[Scene difference descriptions]
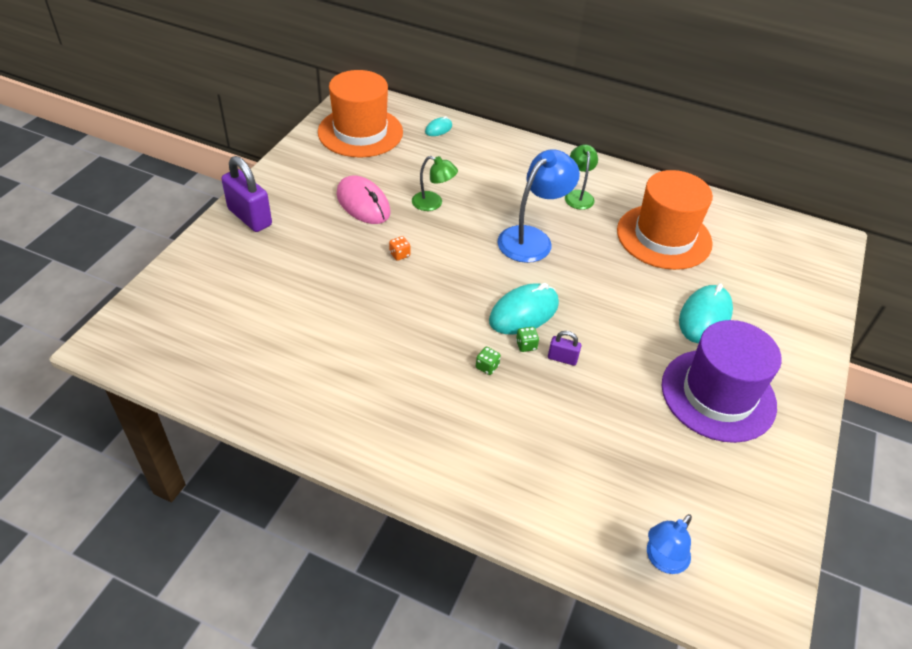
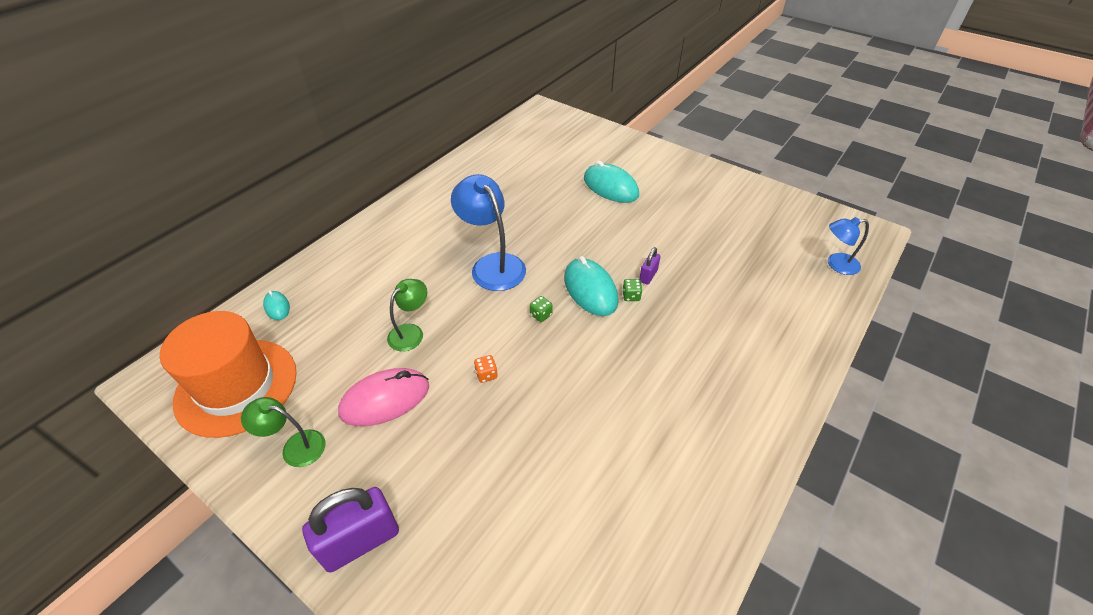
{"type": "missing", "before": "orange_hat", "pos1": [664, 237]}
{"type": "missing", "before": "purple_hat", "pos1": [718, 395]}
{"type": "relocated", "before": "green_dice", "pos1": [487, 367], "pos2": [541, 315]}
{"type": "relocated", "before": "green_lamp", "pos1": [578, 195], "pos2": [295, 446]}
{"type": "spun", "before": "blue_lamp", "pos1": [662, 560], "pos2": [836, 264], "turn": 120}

* _What the task requires_
Every line above holding the string "relocated" should be listed.

* _Exercise result_
{"type": "relocated", "before": "green_dice", "pos1": [487, 367], "pos2": [541, 315]}
{"type": "relocated", "before": "green_lamp", "pos1": [578, 195], "pos2": [295, 446]}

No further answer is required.